Source records:
....
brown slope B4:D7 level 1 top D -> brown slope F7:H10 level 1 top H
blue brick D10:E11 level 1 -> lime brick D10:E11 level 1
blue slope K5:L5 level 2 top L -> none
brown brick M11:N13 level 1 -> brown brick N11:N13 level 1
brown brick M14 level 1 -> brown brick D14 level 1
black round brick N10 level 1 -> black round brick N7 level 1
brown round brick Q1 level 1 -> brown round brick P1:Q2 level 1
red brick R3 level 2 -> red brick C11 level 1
....
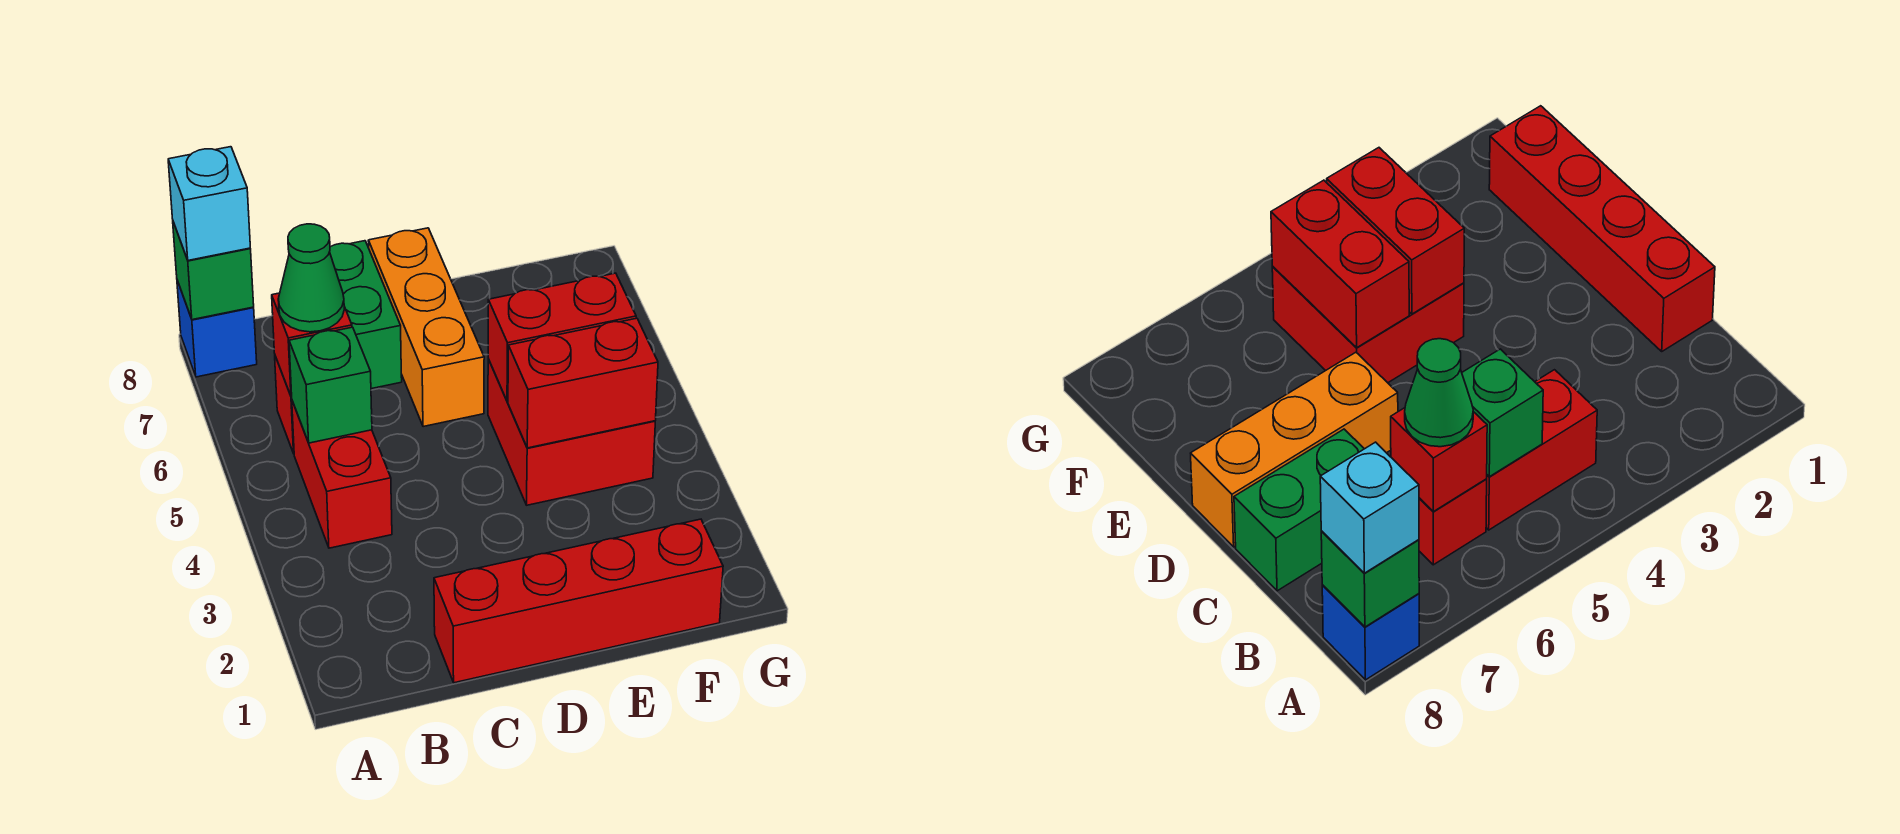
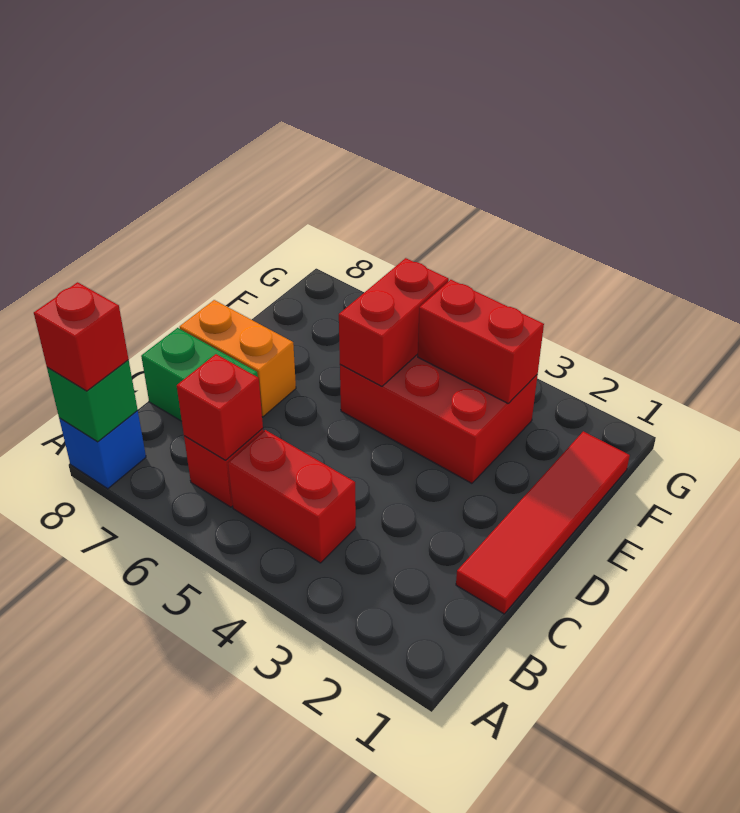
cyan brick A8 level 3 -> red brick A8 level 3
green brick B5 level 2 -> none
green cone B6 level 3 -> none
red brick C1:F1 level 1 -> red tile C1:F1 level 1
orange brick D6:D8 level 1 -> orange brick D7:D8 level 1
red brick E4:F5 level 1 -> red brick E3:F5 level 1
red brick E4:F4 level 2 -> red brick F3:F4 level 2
....
Among the lines above, return those that contain the string "round".

black round brick N10 level 1 -> black round brick N7 level 1
brown round brick Q1 level 1 -> brown round brick P1:Q2 level 1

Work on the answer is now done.